(Items from a data source)
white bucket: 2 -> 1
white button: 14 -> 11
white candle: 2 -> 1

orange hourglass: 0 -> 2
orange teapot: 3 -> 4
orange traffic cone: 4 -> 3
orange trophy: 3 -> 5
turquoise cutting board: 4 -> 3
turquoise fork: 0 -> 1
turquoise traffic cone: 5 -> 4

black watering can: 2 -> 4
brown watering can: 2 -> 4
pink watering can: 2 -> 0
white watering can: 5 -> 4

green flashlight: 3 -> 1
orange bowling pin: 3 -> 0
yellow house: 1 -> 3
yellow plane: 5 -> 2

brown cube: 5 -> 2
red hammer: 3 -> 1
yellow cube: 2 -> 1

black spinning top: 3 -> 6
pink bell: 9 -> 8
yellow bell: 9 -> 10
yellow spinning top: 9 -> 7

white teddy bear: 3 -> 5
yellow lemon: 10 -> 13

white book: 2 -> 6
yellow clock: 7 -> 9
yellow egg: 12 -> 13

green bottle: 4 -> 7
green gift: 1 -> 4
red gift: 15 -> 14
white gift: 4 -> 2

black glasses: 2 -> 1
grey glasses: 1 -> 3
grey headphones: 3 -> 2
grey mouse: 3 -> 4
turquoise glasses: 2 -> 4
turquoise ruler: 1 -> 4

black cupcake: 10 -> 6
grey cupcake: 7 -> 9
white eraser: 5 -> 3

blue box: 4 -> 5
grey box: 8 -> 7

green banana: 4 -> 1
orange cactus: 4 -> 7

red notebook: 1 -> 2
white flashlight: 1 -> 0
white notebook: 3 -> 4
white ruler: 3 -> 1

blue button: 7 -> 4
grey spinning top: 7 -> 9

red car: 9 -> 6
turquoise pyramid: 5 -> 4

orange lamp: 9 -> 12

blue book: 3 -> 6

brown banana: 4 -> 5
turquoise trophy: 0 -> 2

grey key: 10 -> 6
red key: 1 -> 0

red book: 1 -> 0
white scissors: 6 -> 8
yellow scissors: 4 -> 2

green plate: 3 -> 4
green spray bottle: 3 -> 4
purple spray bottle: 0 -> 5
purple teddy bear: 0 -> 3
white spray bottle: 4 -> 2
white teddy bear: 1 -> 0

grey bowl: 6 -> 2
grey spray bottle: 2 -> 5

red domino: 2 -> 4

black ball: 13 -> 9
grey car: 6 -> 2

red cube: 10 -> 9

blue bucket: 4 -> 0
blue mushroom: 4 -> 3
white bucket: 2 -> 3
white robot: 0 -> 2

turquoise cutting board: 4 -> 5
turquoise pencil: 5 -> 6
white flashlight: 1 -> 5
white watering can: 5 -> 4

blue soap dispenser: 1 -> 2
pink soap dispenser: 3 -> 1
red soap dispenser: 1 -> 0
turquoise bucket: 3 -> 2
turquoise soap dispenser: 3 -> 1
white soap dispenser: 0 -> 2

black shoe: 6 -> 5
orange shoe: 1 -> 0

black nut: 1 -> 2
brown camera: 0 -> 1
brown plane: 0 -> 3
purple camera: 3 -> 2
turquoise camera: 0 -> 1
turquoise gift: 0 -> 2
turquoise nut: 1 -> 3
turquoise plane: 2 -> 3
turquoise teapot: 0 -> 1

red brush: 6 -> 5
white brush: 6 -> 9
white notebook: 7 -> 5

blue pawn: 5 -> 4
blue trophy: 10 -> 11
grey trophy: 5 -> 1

REQUEST:
Report back each line of the entries that holds the string "cone".

OUTPUT FOR THIS TASK:
orange traffic cone: 4 -> 3
turquoise traffic cone: 5 -> 4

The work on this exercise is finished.